DATASET CONTENT below:

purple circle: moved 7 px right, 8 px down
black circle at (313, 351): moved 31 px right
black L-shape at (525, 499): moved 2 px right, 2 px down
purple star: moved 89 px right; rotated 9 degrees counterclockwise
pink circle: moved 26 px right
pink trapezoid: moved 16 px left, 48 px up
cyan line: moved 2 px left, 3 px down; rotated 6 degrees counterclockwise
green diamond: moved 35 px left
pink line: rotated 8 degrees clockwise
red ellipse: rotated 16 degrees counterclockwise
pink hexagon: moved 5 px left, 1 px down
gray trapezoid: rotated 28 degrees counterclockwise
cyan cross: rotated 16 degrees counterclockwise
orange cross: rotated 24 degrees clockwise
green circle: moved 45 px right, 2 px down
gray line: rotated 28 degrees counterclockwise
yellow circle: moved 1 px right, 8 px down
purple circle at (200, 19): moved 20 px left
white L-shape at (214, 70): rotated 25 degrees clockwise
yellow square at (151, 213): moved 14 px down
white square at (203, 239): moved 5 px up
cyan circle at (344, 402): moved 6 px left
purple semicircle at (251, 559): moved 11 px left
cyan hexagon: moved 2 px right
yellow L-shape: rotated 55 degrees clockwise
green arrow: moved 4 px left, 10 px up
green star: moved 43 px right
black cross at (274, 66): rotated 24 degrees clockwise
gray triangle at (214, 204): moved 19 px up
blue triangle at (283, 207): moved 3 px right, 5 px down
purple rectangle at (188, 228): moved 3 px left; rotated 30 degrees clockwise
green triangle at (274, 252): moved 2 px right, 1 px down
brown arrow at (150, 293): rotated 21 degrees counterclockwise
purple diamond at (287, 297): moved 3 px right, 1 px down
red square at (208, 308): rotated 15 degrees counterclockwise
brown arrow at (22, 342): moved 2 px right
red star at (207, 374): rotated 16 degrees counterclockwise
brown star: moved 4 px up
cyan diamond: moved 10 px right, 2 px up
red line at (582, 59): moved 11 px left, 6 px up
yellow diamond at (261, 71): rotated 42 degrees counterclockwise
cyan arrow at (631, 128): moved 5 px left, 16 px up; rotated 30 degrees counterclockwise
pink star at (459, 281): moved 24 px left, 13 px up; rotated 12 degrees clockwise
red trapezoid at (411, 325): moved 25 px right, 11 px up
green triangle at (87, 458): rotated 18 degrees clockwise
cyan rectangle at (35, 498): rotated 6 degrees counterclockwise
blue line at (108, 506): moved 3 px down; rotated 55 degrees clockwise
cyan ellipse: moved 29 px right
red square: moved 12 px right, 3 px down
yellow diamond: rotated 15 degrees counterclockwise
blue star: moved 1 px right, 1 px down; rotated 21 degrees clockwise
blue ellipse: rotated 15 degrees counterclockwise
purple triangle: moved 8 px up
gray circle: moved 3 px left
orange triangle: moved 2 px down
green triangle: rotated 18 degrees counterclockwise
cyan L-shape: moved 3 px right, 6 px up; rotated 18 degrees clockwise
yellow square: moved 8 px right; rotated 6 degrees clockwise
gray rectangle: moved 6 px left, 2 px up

End of DATASET CONTENT.

EXERCISE OBJECTIVE ::
Each line of the data is to be written out again exactly.

RESULT FOR THIS TASK ::
purple circle: moved 7 px right, 8 px down
black circle at (313, 351): moved 31 px right
black L-shape at (525, 499): moved 2 px right, 2 px down
purple star: moved 89 px right; rotated 9 degrees counterclockwise
pink circle: moved 26 px right
pink trapezoid: moved 16 px left, 48 px up
cyan line: moved 2 px left, 3 px down; rotated 6 degrees counterclockwise
green diamond: moved 35 px left
pink line: rotated 8 degrees clockwise
red ellipse: rotated 16 degrees counterclockwise
pink hexagon: moved 5 px left, 1 px down
gray trapezoid: rotated 28 degrees counterclockwise
cyan cross: rotated 16 degrees counterclockwise
orange cross: rotated 24 degrees clockwise
green circle: moved 45 px right, 2 px down
gray line: rotated 28 degrees counterclockwise
yellow circle: moved 1 px right, 8 px down
purple circle at (200, 19): moved 20 px left
white L-shape at (214, 70): rotated 25 degrees clockwise
yellow square at (151, 213): moved 14 px down
white square at (203, 239): moved 5 px up
cyan circle at (344, 402): moved 6 px left
purple semicircle at (251, 559): moved 11 px left
cyan hexagon: moved 2 px right
yellow L-shape: rotated 55 degrees clockwise
green arrow: moved 4 px left, 10 px up
green star: moved 43 px right
black cross at (274, 66): rotated 24 degrees clockwise
gray triangle at (214, 204): moved 19 px up
blue triangle at (283, 207): moved 3 px right, 5 px down
purple rectangle at (188, 228): moved 3 px left; rotated 30 degrees clockwise
green triangle at (274, 252): moved 2 px right, 1 px down
brown arrow at (150, 293): rotated 21 degrees counterclockwise
purple diamond at (287, 297): moved 3 px right, 1 px down
red square at (208, 308): rotated 15 degrees counterclockwise
brown arrow at (22, 342): moved 2 px right
red star at (207, 374): rotated 16 degrees counterclockwise
brown star: moved 4 px up
cyan diamond: moved 10 px right, 2 px up
red line at (582, 59): moved 11 px left, 6 px up
yellow diamond at (261, 71): rotated 42 degrees counterclockwise
cyan arrow at (631, 128): moved 5 px left, 16 px up; rotated 30 degrees counterclockwise
pink star at (459, 281): moved 24 px left, 13 px up; rotated 12 degrees clockwise
red trapezoid at (411, 325): moved 25 px right, 11 px up
green triangle at (87, 458): rotated 18 degrees clockwise
cyan rectangle at (35, 498): rotated 6 degrees counterclockwise
blue line at (108, 506): moved 3 px down; rotated 55 degrees clockwise
cyan ellipse: moved 29 px right
red square: moved 12 px right, 3 px down
yellow diamond: rotated 15 degrees counterclockwise
blue star: moved 1 px right, 1 px down; rotated 21 degrees clockwise
blue ellipse: rotated 15 degrees counterclockwise
purple triangle: moved 8 px up
gray circle: moved 3 px left
orange triangle: moved 2 px down
green triangle: rotated 18 degrees counterclockwise
cyan L-shape: moved 3 px right, 6 px up; rotated 18 degrees clockwise
yellow square: moved 8 px right; rotated 6 degrees clockwise
gray rectangle: moved 6 px left, 2 px up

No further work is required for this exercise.